Assigned task:
From the line bearing "L2: 1.5mH (BUF, SIG) -> 1.5mH (BUF, CMP)" down to the final line of the records below, give every line again exactly and add nothing.
__________
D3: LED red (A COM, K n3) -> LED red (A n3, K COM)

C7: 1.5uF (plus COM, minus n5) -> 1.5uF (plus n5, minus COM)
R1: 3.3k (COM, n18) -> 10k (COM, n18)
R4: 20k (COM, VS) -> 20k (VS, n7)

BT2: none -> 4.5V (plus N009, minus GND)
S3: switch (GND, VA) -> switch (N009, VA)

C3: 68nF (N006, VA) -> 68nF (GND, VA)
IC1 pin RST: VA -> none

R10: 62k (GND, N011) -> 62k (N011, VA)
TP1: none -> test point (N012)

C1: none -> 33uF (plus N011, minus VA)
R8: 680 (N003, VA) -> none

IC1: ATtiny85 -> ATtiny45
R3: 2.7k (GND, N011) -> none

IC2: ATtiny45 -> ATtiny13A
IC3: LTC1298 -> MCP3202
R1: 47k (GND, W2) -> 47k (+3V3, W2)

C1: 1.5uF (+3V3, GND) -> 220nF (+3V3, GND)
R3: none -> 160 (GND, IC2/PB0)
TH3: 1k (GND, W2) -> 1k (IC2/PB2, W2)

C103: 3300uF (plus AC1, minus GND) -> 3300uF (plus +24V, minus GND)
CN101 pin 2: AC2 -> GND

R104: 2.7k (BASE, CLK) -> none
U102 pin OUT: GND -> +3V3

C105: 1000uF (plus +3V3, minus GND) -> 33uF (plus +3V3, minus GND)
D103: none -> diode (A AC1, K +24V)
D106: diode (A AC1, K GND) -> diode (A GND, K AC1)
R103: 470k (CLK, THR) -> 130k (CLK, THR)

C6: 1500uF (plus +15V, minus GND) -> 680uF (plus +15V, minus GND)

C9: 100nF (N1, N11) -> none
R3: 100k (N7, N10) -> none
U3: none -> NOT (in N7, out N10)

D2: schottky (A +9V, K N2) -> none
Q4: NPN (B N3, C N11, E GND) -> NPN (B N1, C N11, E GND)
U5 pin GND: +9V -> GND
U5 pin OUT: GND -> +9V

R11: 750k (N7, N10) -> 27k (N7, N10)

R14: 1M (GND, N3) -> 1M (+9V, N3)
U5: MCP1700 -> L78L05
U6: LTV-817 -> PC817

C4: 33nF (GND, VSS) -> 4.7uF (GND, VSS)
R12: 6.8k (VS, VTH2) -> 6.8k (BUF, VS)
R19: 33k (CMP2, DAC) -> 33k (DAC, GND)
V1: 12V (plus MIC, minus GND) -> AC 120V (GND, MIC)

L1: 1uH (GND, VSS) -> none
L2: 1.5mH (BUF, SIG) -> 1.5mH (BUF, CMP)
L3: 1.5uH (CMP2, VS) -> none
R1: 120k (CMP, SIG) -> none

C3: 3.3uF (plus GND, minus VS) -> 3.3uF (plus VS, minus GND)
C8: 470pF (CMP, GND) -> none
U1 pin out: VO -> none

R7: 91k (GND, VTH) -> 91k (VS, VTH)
__________
Solution to this exercise:
L2: 1.5mH (BUF, SIG) -> 1.5mH (BUF, CMP)
L3: 1.5uH (CMP2, VS) -> none
R1: 120k (CMP, SIG) -> none

C3: 3.3uF (plus GND, minus VS) -> 3.3uF (plus VS, minus GND)
C8: 470pF (CMP, GND) -> none
U1 pin out: VO -> none

R7: 91k (GND, VTH) -> 91k (VS, VTH)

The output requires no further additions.